(Change listing data)
============================================================

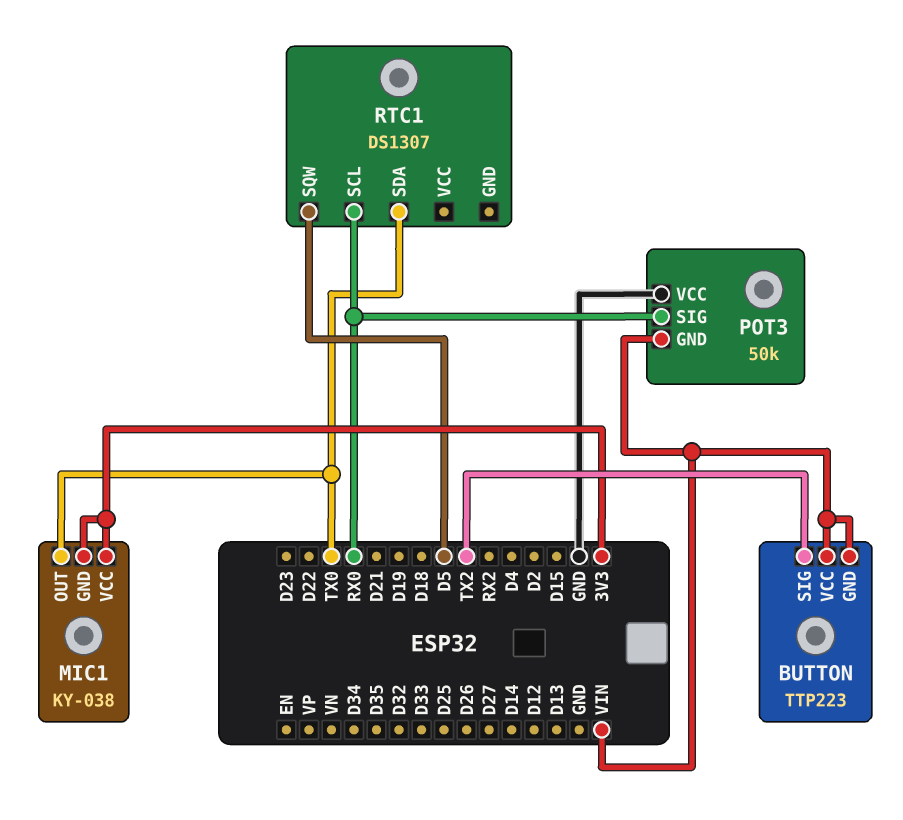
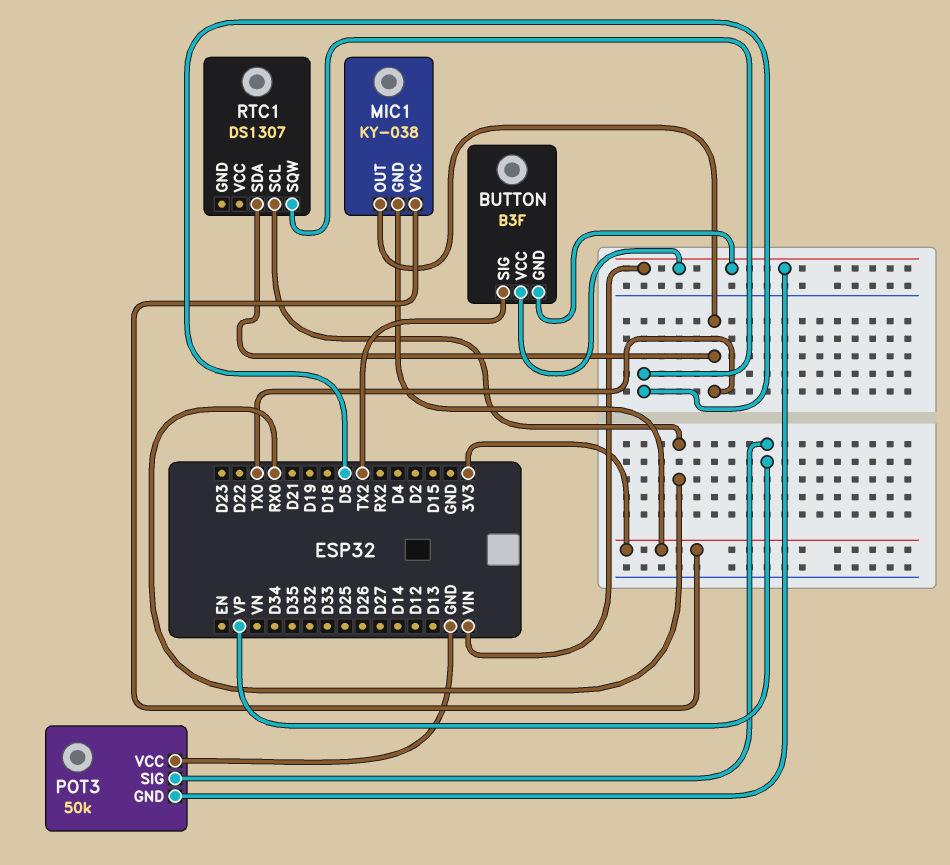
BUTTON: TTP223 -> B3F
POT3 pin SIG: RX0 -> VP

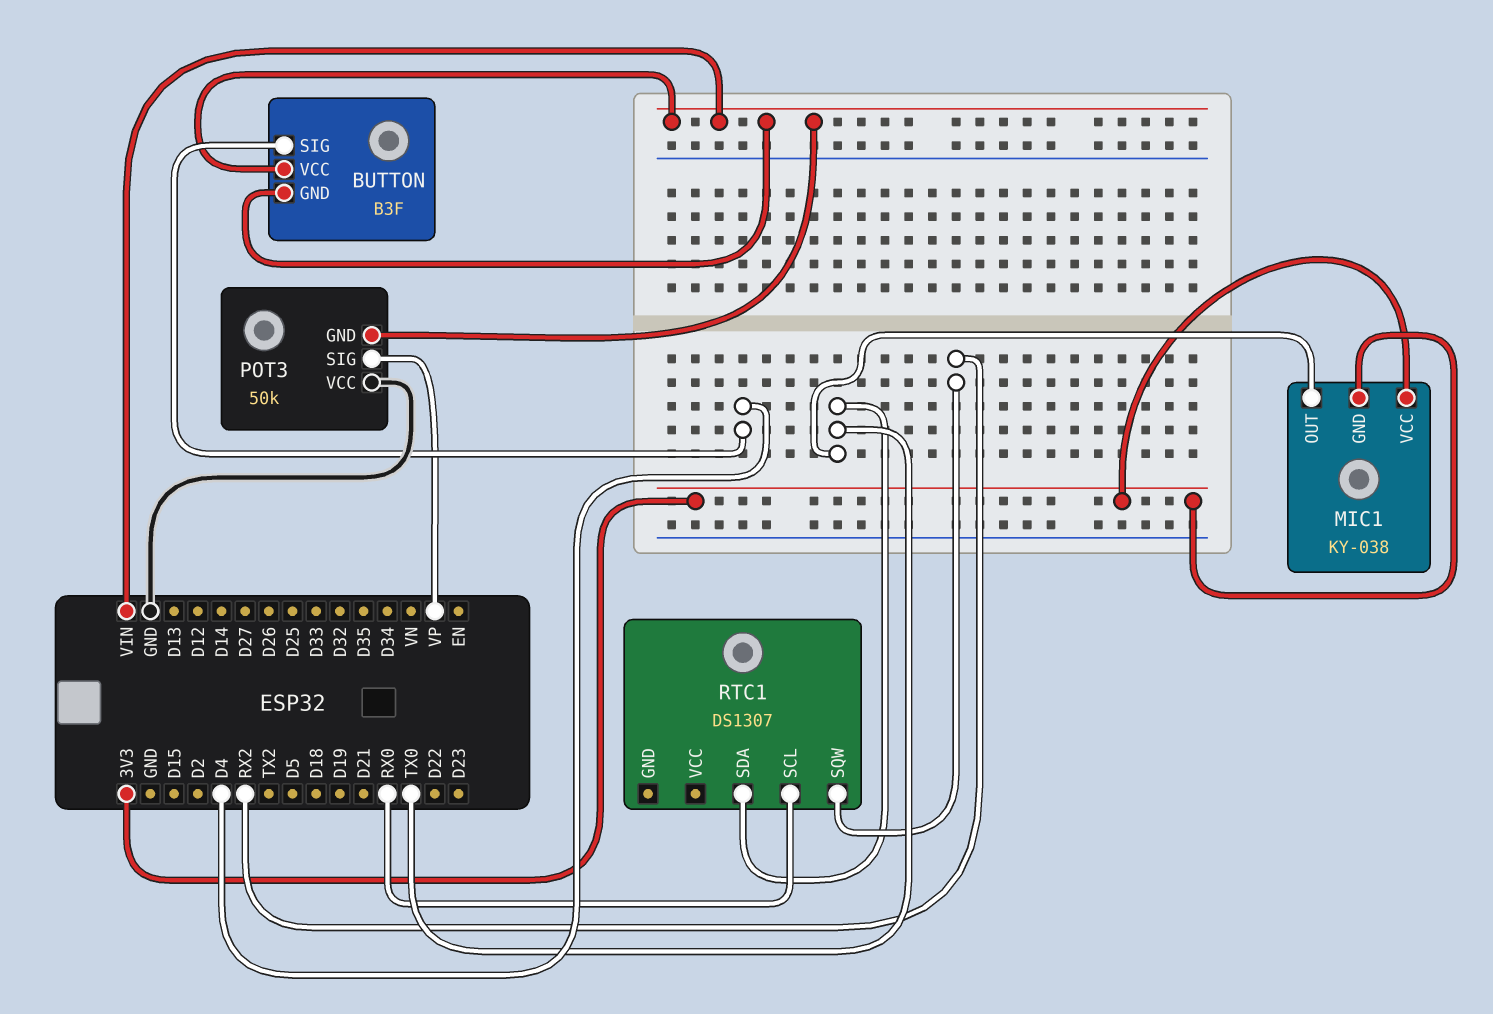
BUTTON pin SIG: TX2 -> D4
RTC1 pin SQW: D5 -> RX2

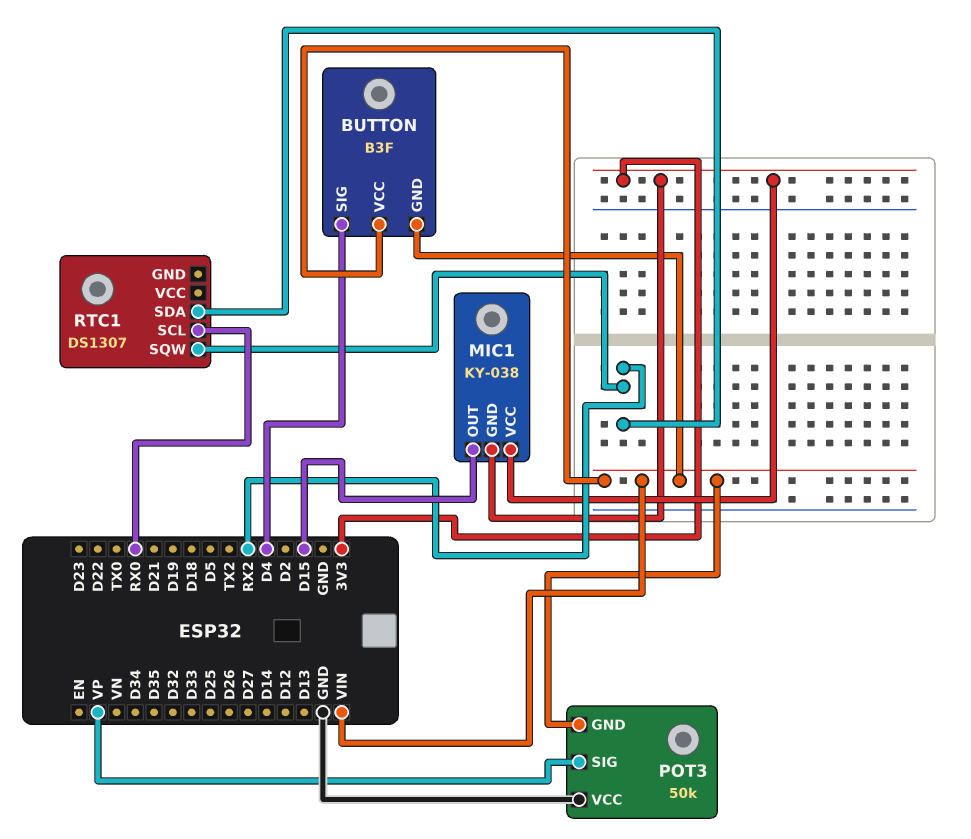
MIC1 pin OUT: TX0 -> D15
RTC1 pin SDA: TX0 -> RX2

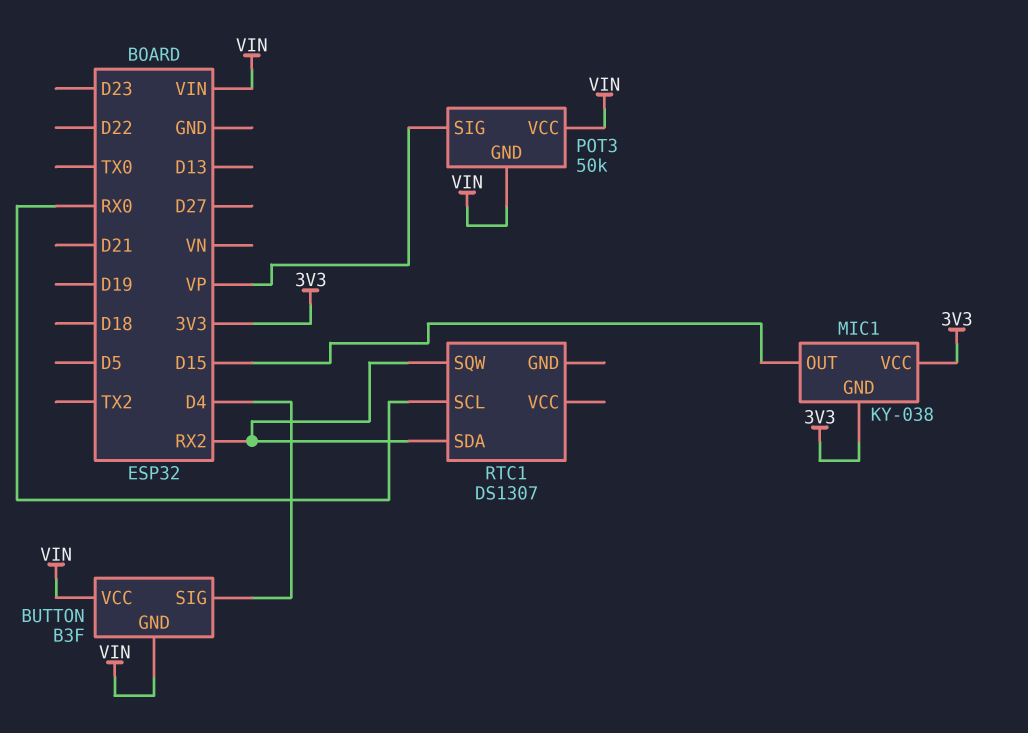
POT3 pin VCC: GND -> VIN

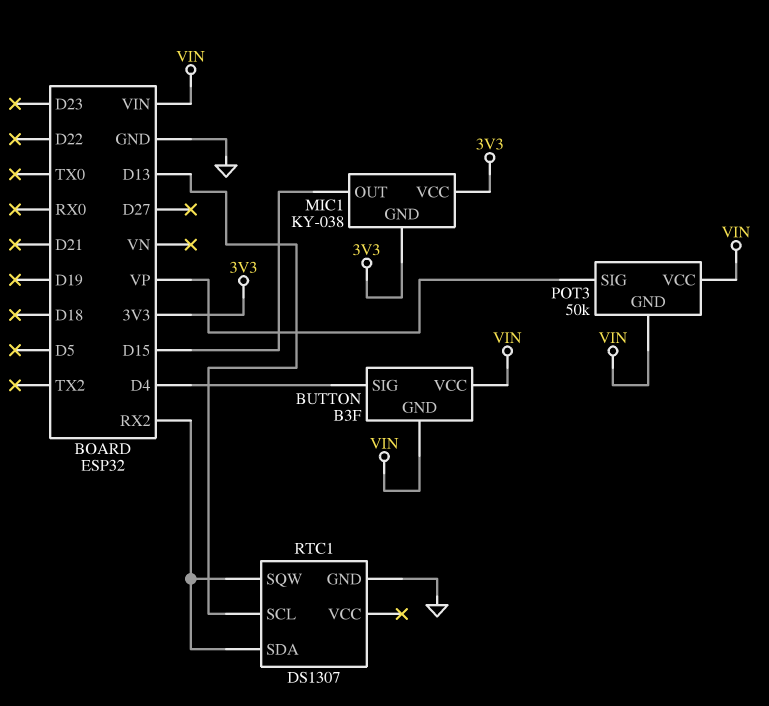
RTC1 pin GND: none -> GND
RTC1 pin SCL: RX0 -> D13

============================================================

Apart from the pictures, every record must be set down exactly.

**RESPONSE FOR THIS EXERCISE**
BUTTON: TTP223 -> B3F
POT3 pin SIG: RX0 -> VP

BUTTON pin SIG: TX2 -> D4
RTC1 pin SQW: D5 -> RX2

MIC1 pin OUT: TX0 -> D15
RTC1 pin SDA: TX0 -> RX2

POT3 pin VCC: GND -> VIN

RTC1 pin GND: none -> GND
RTC1 pin SCL: RX0 -> D13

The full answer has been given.